Materials provided START

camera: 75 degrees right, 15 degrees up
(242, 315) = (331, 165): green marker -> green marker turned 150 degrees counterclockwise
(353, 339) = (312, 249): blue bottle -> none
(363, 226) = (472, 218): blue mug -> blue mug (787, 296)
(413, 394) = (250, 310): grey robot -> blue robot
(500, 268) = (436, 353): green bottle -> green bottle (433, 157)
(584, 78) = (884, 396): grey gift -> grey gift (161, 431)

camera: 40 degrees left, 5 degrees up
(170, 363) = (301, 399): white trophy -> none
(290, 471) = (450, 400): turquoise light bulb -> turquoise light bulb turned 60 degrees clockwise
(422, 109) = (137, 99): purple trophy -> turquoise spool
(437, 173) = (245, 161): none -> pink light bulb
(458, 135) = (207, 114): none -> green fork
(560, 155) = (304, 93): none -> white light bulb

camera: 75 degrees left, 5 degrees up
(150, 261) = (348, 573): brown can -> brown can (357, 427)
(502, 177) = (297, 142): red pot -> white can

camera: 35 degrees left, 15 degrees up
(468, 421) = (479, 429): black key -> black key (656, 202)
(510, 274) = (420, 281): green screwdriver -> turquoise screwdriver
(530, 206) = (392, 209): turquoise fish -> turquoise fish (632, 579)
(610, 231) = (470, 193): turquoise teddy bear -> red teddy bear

Materials provided END
Materials provided START

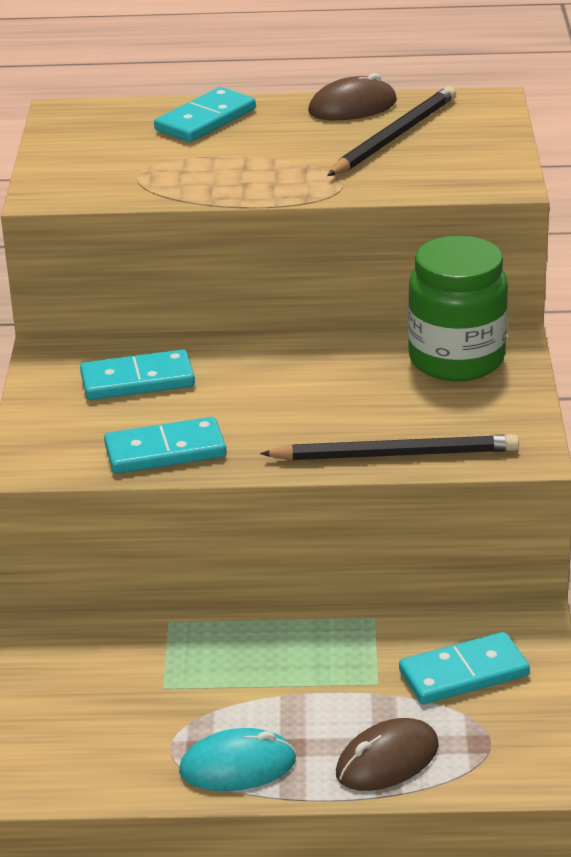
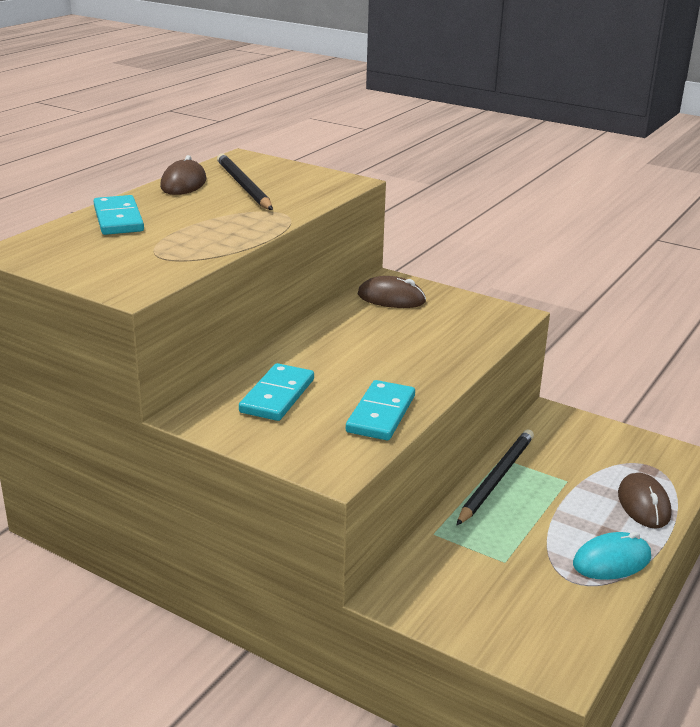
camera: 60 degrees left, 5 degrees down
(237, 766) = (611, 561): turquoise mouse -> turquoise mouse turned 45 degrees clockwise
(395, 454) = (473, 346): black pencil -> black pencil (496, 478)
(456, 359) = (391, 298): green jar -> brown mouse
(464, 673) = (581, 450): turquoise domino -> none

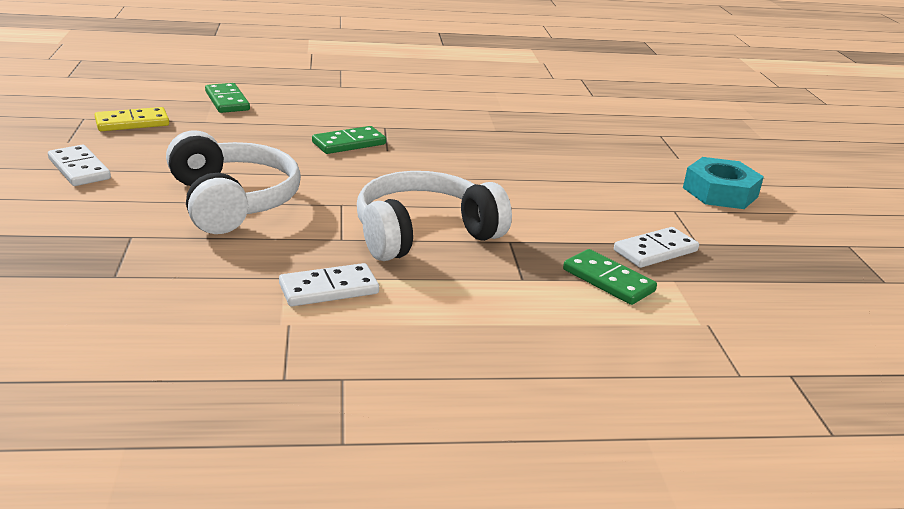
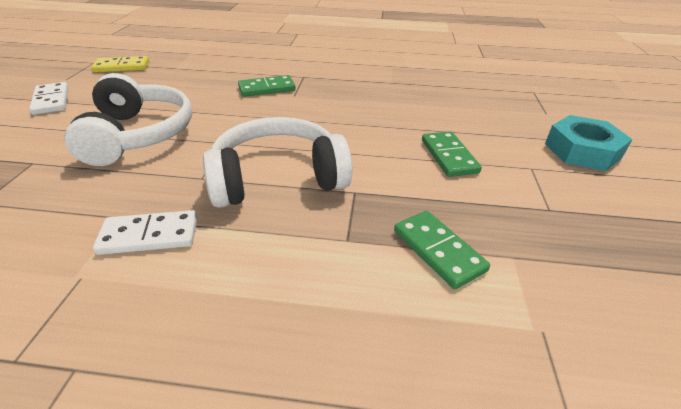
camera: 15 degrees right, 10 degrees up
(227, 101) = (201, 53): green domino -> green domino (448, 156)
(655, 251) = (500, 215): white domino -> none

Materials provided END
Materials provided START

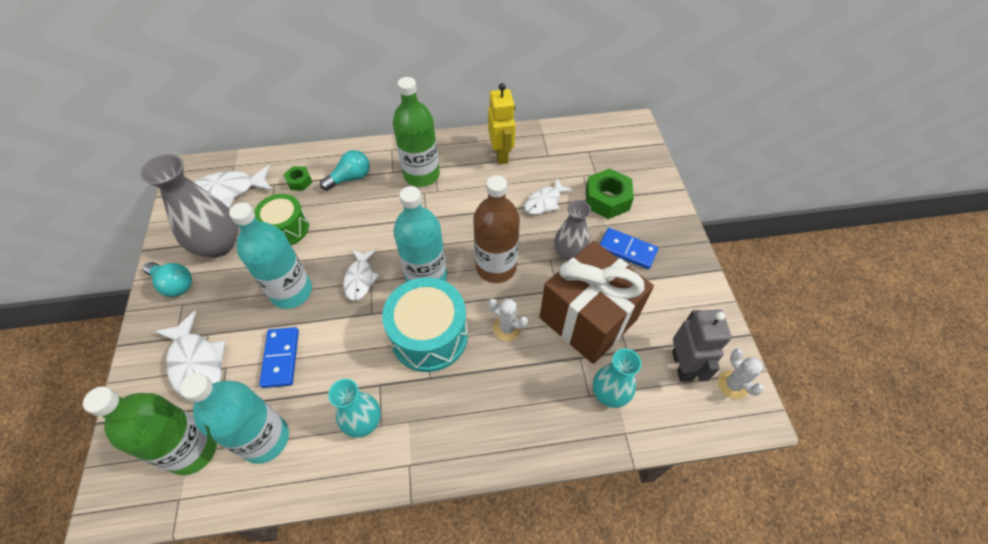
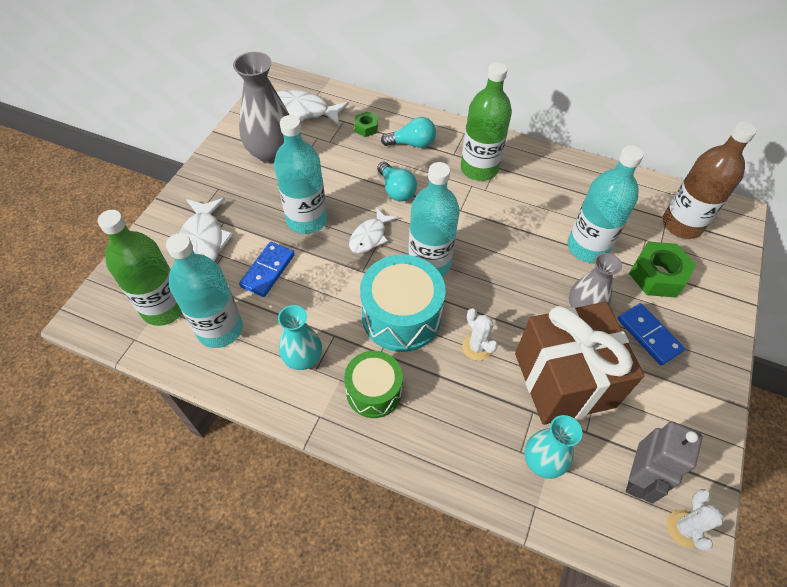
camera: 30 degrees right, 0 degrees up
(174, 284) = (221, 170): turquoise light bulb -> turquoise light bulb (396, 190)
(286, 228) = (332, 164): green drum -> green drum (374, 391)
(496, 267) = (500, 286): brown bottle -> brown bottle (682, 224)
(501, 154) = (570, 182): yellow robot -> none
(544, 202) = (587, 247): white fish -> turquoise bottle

Materials provided END

## Exercise
How many of the lines above include the word "domino"? State that number and nothing else.

## Result for this exercise
3